◆ About this exercise ◆
The line with "BUTTON pin SIG: D4 -> D13", the line with "SOIL1 pin AO: A2 -> A0", and all lines between them in the material below: return these exactly, and no others.

◆ Records for the exercise ◆
----------
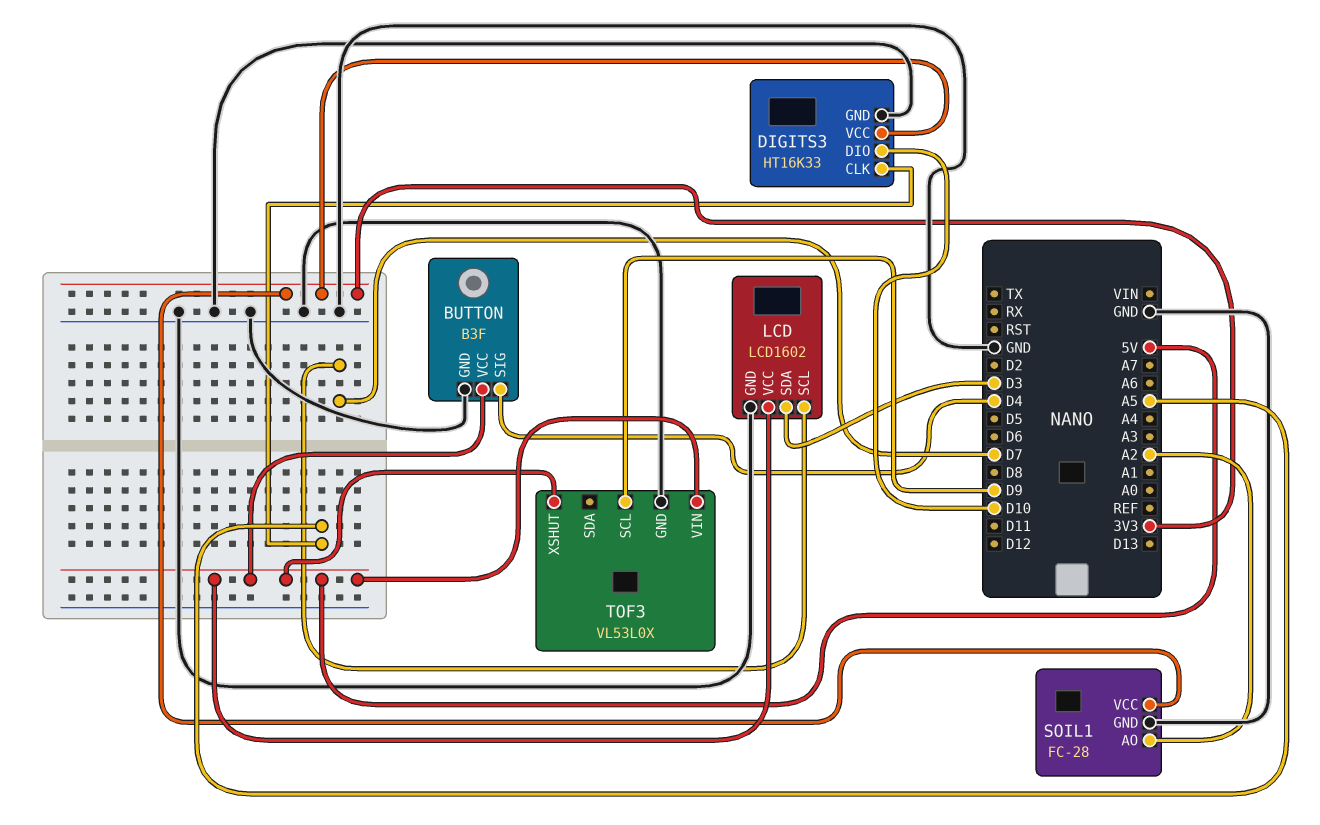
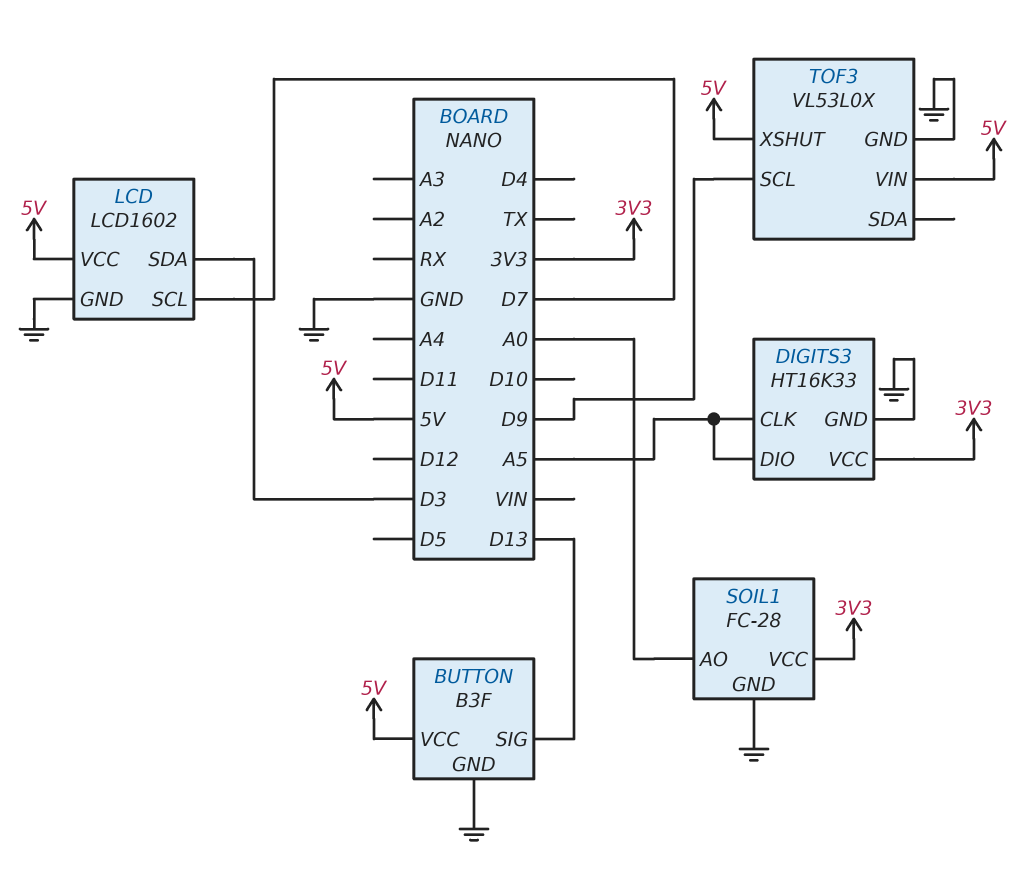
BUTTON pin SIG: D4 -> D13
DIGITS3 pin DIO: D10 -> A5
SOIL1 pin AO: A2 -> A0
----------
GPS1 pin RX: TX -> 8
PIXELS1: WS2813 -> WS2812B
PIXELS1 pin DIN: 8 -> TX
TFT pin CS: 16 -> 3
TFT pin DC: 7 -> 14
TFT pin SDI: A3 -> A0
----------
◆ Response to this exercise ◆
BUTTON pin SIG: D4 -> D13
DIGITS3 pin DIO: D10 -> A5
SOIL1 pin AO: A2 -> A0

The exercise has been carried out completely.